Drop the images; return everything else in the listing below exactly.

——————————

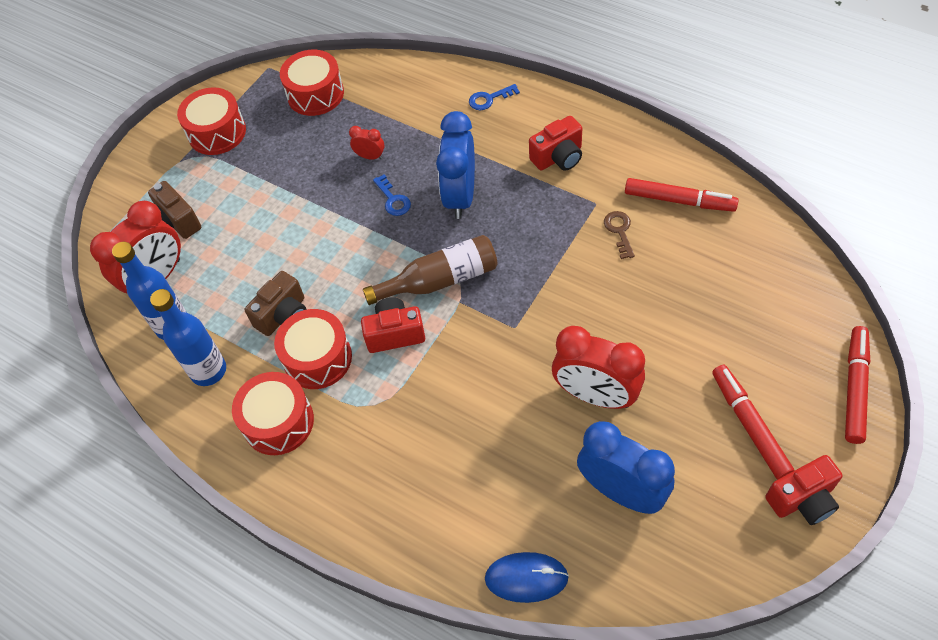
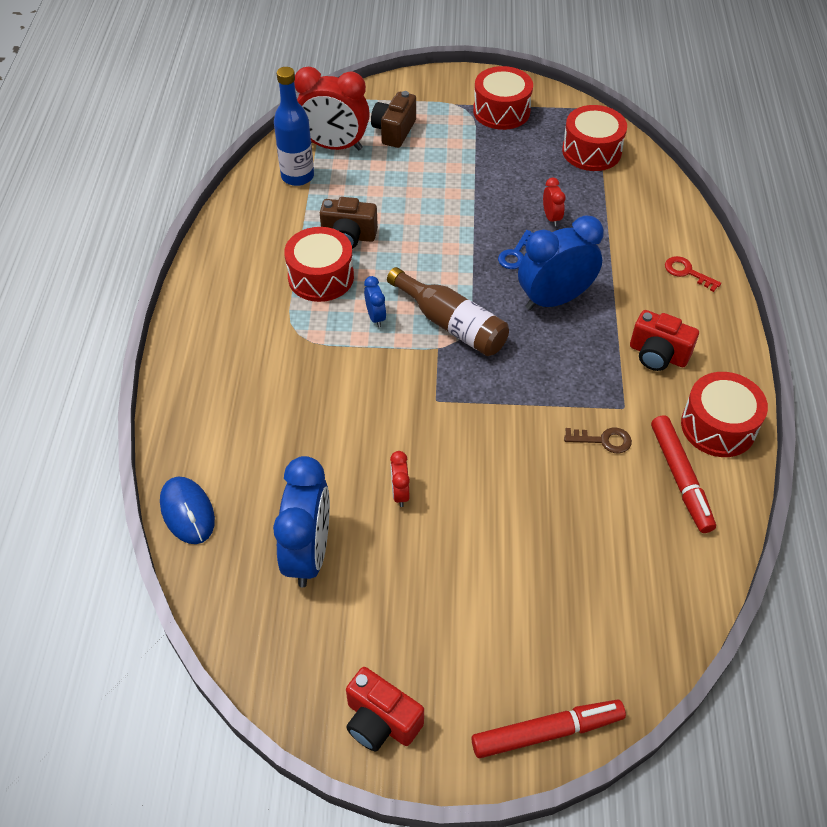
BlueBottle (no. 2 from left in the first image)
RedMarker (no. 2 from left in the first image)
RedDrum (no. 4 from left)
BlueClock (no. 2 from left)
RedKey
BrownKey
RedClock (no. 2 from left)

——————————

> _RESULT FOR THIS TASK_:
BlueBottle (no. 2 from left in the first image)
RedMarker (no. 2 from left in the first image)
RedDrum (no. 4 from left)
BlueClock (no. 2 from left)
RedKey
BrownKey
RedClock (no. 2 from left)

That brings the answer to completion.